### [TASK GOAL]
Your answer should hold all lines of the entries that include the word "round".

### [STORED DATA]
* * * * *

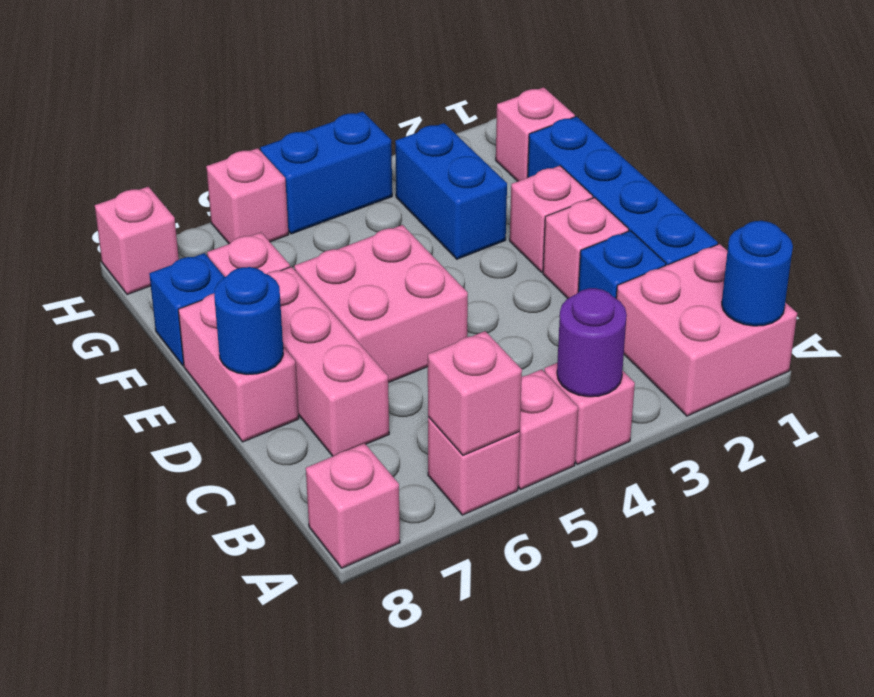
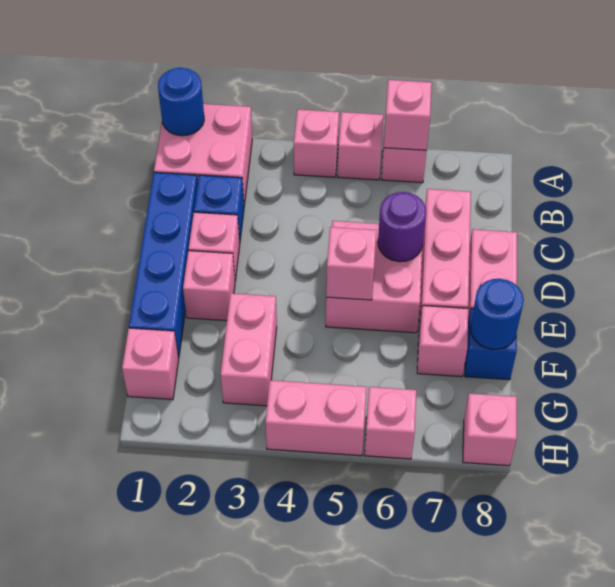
purple round brick A4 level 2 -> purple round brick D6 level 2
pink brick A8 level 1 -> pink brick E5 level 2
blue round brick D8 level 2 -> blue round brick F8 level 2
blue brick F3:G3 level 1 -> pink brick F3:G3 level 1
blue brick H4:H5 level 1 -> pink brick H4:H5 level 1

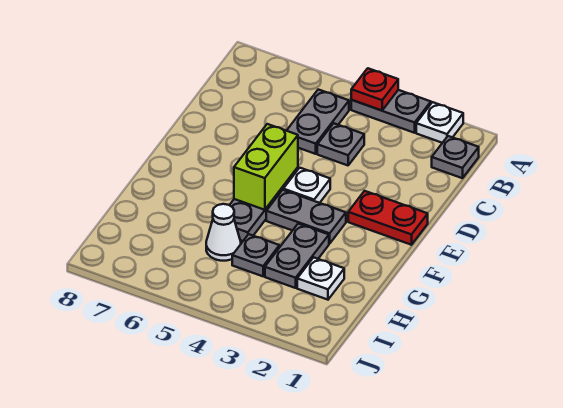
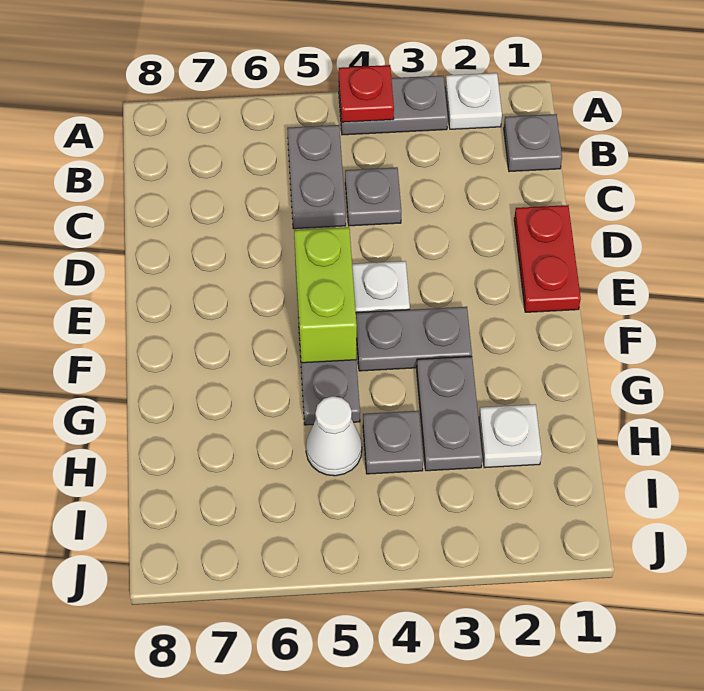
red plate E1:E2 level 1 -> red plate D1:E1 level 1

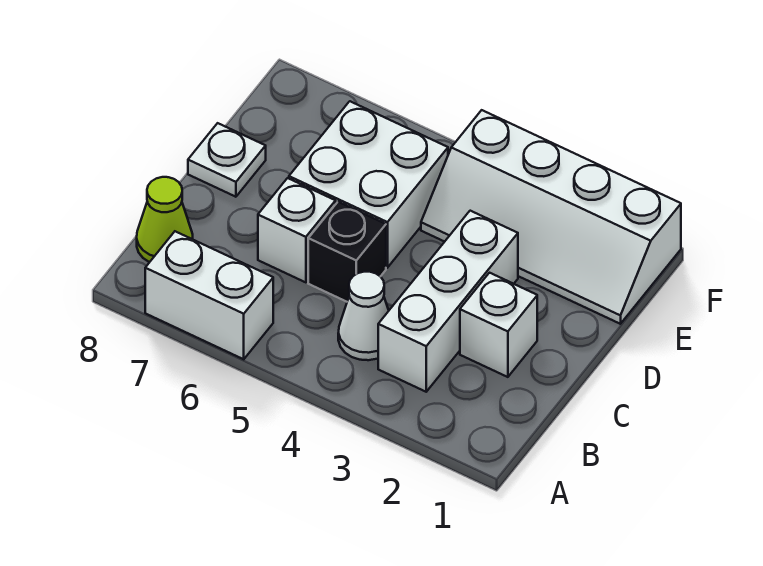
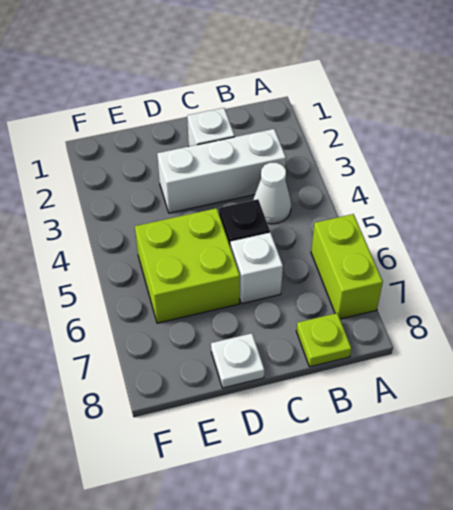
white brick A6:A7 level 1 -> lime brick A6:A7 level 1
lime cone B8 level 1 -> lime plate B8 level 1
white brick D5:E6 level 1 -> lime brick D5:E6 level 1
white slope E1:F4 level 1 top F -> none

* * * * *

### [SOLUTION FOR THIS PROBLEM]
purple round brick A4 level 2 -> purple round brick D6 level 2
blue round brick D8 level 2 -> blue round brick F8 level 2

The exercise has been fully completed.